* **Exercise description**: Return only these lines, exactly: the one containing "pink brick H7" and every line after it in the listing.

* **Data supplied**:
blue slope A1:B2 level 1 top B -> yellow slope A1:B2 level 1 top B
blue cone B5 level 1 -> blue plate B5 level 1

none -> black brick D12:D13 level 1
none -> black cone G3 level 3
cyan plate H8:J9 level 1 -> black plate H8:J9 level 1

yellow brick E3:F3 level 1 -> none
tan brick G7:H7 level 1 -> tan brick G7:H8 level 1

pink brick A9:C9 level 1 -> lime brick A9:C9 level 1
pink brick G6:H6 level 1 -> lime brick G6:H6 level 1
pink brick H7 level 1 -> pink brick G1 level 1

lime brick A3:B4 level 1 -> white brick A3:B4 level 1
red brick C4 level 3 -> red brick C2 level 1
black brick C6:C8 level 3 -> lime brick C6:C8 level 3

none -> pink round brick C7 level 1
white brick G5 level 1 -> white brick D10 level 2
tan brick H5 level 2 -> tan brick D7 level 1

* **Written answer**:
pink brick H7 level 1 -> pink brick G1 level 1

lime brick A3:B4 level 1 -> white brick A3:B4 level 1
red brick C4 level 3 -> red brick C2 level 1
black brick C6:C8 level 3 -> lime brick C6:C8 level 3

none -> pink round brick C7 level 1
white brick G5 level 1 -> white brick D10 level 2
tan brick H5 level 2 -> tan brick D7 level 1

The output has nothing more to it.